- Task to complete -
Without the images, write out all of the following entries exactly.

--------------------

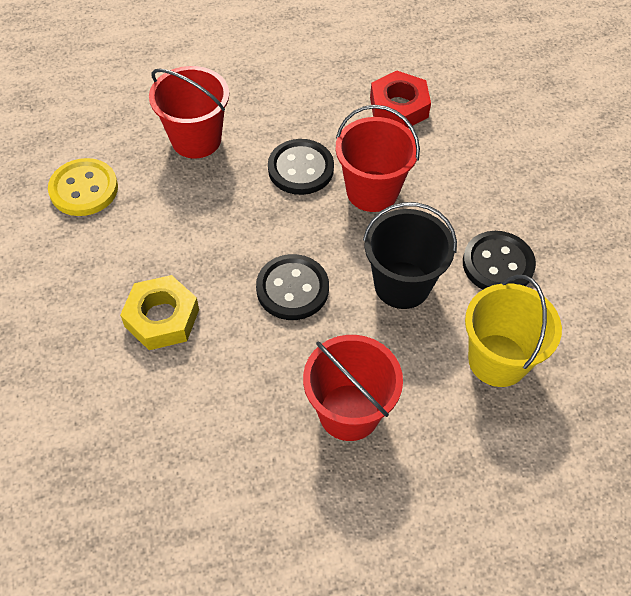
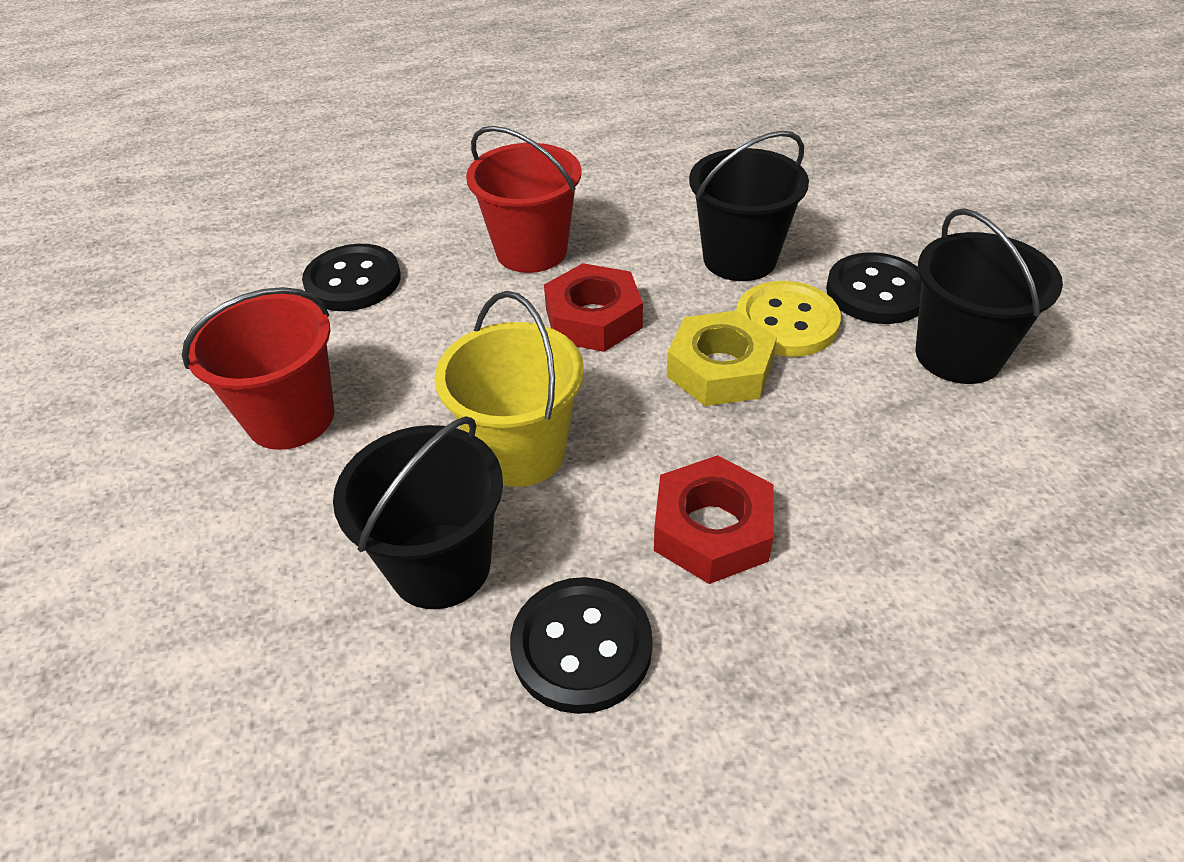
black bucket: 1 -> 3
red bucket: 3 -> 2
red nut: 1 -> 2

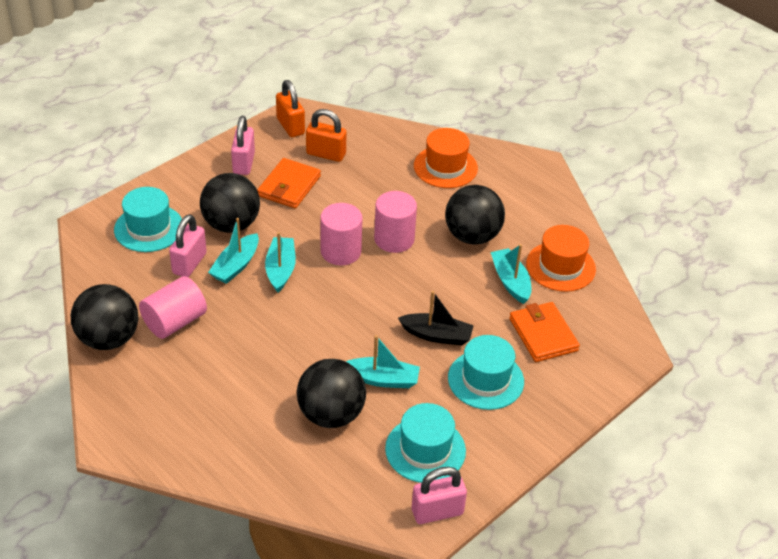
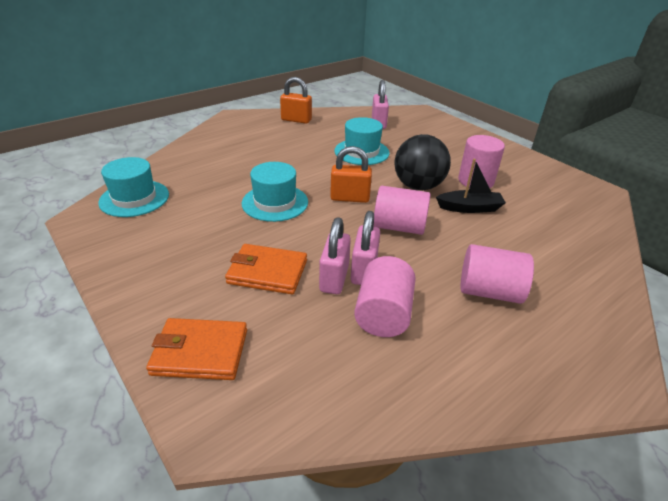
black ball: 4 -> 1
orange hat: 2 -> 0
pink cylinder: 3 -> 4
turquoise boat: 4 -> 0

--------------------

- Written solution -
black bucket: 1 -> 3
red bucket: 3 -> 2
red nut: 1 -> 2

black ball: 4 -> 1
orange hat: 2 -> 0
pink cylinder: 3 -> 4
turquoise boat: 4 -> 0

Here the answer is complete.